(DATASET EXTRACT Opens)

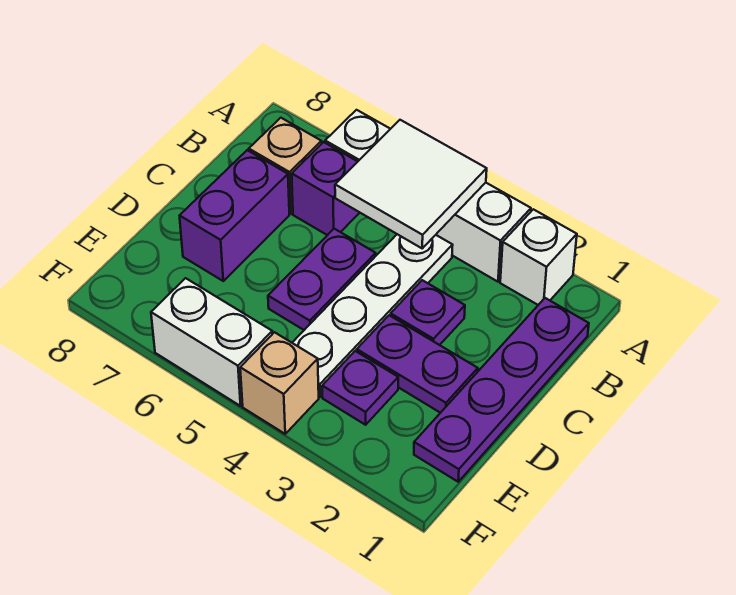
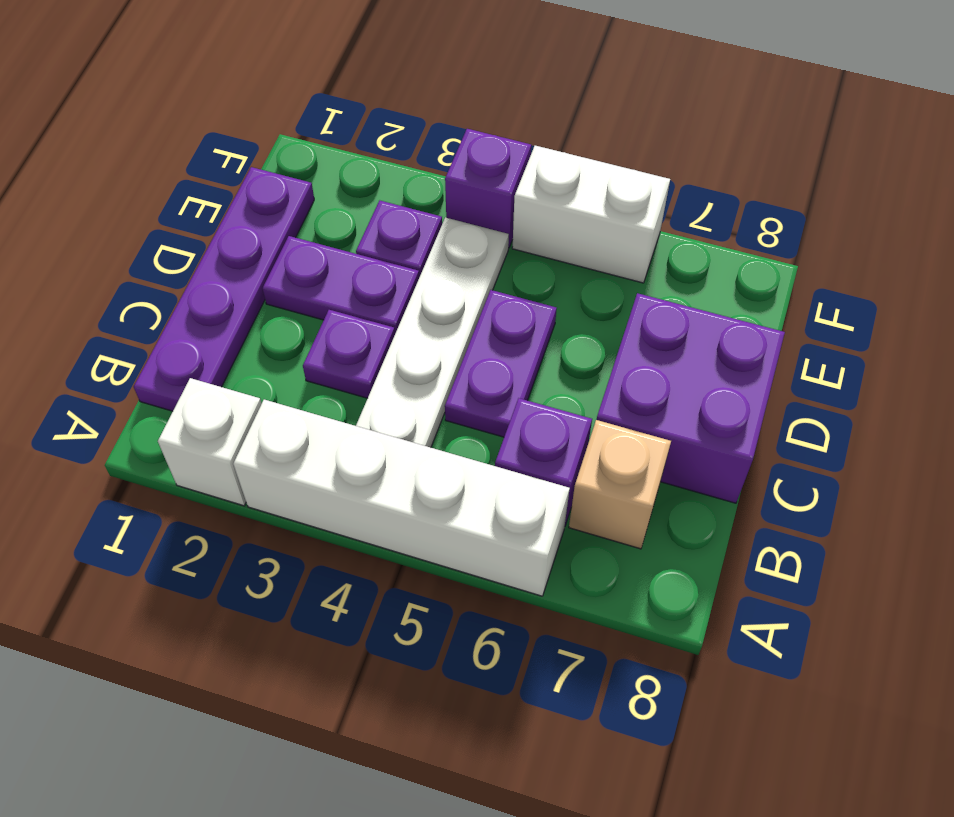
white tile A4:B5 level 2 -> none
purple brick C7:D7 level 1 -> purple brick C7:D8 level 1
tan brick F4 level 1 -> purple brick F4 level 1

(DATASET EXTRACT Closes)

DIRECTIONS FOR THIS TASK: Provide solely the number of lines in the data that include the word "brick".

SOLUTION BELOW: 2